*** Provided entries Section Begins ***

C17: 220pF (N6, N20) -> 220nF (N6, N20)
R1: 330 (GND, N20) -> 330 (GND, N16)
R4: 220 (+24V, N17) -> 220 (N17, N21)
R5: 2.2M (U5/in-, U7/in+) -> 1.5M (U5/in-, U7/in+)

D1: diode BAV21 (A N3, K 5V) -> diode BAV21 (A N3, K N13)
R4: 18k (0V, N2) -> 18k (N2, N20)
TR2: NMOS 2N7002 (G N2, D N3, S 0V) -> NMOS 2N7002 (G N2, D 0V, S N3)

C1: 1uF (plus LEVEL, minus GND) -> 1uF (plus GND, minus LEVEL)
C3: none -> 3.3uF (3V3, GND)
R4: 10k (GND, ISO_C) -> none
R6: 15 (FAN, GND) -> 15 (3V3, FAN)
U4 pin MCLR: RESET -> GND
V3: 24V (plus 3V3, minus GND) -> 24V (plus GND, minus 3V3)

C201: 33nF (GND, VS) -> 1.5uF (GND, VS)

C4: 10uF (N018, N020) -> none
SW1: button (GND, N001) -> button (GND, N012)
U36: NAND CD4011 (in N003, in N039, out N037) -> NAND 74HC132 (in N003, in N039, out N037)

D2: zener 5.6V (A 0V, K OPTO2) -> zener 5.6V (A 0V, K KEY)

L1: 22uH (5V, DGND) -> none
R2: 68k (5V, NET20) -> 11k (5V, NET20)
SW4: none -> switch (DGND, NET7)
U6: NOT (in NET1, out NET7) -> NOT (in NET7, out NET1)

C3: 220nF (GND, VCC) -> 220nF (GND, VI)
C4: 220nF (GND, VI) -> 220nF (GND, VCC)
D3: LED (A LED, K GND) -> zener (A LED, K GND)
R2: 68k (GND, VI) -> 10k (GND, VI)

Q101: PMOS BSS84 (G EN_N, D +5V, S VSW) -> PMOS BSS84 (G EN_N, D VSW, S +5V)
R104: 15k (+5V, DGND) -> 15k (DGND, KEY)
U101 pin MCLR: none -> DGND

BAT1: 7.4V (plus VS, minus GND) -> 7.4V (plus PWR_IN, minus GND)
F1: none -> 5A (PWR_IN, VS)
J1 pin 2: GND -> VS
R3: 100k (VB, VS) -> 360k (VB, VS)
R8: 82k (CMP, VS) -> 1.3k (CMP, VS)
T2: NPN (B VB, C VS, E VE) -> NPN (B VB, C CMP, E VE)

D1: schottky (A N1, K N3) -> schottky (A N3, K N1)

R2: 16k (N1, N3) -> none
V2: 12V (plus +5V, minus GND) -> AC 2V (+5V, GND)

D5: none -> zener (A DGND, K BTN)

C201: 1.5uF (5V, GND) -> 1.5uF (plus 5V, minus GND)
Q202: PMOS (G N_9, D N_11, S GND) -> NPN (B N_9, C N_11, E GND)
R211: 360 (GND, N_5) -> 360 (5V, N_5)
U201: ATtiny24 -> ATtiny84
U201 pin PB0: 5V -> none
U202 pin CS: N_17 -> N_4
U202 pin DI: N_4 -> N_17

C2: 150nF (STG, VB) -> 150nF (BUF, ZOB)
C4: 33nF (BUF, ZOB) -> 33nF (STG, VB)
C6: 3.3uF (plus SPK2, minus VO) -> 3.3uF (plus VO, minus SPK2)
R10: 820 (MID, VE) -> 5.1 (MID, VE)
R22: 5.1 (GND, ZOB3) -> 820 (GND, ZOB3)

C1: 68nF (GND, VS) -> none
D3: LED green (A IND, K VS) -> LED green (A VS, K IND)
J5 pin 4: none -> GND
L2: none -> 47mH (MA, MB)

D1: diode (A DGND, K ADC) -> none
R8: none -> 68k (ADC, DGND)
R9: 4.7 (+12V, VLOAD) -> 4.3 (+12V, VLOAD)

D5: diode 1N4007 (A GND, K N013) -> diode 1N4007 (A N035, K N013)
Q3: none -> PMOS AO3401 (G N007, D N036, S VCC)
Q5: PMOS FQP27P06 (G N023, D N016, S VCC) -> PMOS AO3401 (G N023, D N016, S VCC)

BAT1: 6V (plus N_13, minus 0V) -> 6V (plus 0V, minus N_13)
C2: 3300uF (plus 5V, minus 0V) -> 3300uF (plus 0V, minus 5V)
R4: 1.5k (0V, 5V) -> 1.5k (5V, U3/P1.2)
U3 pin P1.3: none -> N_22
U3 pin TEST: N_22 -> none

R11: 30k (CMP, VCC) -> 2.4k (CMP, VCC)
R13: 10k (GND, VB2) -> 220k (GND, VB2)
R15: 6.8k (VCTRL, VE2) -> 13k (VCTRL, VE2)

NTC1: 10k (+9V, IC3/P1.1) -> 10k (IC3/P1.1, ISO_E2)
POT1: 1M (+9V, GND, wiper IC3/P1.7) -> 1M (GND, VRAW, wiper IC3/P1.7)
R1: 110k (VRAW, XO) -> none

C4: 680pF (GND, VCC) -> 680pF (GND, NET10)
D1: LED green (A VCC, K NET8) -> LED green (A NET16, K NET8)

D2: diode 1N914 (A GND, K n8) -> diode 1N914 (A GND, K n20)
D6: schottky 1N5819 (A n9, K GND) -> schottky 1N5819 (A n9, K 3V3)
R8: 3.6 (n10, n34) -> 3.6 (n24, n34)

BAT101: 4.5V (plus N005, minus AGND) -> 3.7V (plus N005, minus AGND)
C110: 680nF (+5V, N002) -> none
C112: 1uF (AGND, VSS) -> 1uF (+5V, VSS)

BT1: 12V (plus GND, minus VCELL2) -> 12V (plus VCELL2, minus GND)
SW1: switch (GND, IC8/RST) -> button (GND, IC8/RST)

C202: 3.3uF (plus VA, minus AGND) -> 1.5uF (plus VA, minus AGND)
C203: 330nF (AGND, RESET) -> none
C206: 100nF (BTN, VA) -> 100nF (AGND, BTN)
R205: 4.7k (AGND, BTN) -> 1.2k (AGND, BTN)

*** Provided entries Section Ends ***

> [About this exercise] Write out, from the lines above, only those from the line with "D1: diode BAV21" to the line with "R6: 15 (FAN, GND) -> 15 (3V3, FAN)", exactly as given, including the first and the last.

> [Task output]
D1: diode BAV21 (A N3, K 5V) -> diode BAV21 (A N3, K N13)
R4: 18k (0V, N2) -> 18k (N2, N20)
TR2: NMOS 2N7002 (G N2, D N3, S 0V) -> NMOS 2N7002 (G N2, D 0V, S N3)

C1: 1uF (plus LEVEL, minus GND) -> 1uF (plus GND, minus LEVEL)
C3: none -> 3.3uF (3V3, GND)
R4: 10k (GND, ISO_C) -> none
R6: 15 (FAN, GND) -> 15 (3V3, FAN)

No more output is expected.